### WHAT TO PRODUCE
Take the records below from their first line to the line with "GAS pin AO: D1 -> A0", and restate those lines word for word.

Dataset records:
****************
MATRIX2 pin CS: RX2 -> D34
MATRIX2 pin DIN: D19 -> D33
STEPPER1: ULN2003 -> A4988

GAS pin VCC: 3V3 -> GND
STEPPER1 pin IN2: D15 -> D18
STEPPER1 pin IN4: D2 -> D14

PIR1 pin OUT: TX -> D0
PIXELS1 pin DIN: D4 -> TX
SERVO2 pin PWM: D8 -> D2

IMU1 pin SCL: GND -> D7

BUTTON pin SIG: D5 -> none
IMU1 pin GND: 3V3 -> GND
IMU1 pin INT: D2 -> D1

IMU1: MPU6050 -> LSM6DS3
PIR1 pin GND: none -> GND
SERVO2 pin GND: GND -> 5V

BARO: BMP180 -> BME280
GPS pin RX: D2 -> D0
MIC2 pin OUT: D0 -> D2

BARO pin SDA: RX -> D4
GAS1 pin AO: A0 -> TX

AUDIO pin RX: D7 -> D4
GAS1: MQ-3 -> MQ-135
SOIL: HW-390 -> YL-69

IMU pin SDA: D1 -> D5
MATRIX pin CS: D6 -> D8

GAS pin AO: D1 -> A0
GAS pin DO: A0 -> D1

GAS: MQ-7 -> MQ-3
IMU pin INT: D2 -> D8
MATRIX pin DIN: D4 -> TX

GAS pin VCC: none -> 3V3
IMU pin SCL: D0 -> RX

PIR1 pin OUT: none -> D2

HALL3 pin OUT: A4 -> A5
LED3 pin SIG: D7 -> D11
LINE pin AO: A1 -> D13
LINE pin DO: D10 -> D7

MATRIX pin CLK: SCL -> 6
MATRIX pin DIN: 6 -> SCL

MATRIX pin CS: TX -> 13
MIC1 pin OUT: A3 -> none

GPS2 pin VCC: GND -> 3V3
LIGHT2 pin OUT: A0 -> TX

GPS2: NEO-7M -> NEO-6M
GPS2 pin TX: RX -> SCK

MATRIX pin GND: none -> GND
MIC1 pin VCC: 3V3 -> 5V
****************
### SOLUTION FOR THIS EXERCISE
MATRIX2 pin CS: RX2 -> D34
MATRIX2 pin DIN: D19 -> D33
STEPPER1: ULN2003 -> A4988

GAS pin VCC: 3V3 -> GND
STEPPER1 pin IN2: D15 -> D18
STEPPER1 pin IN4: D2 -> D14

PIR1 pin OUT: TX -> D0
PIXELS1 pin DIN: D4 -> TX
SERVO2 pin PWM: D8 -> D2

IMU1 pin SCL: GND -> D7

BUTTON pin SIG: D5 -> none
IMU1 pin GND: 3V3 -> GND
IMU1 pin INT: D2 -> D1

IMU1: MPU6050 -> LSM6DS3
PIR1 pin GND: none -> GND
SERVO2 pin GND: GND -> 5V

BARO: BMP180 -> BME280
GPS pin RX: D2 -> D0
MIC2 pin OUT: D0 -> D2

BARO pin SDA: RX -> D4
GAS1 pin AO: A0 -> TX

AUDIO pin RX: D7 -> D4
GAS1: MQ-3 -> MQ-135
SOIL: HW-390 -> YL-69

IMU pin SDA: D1 -> D5
MATRIX pin CS: D6 -> D8

GAS pin AO: D1 -> A0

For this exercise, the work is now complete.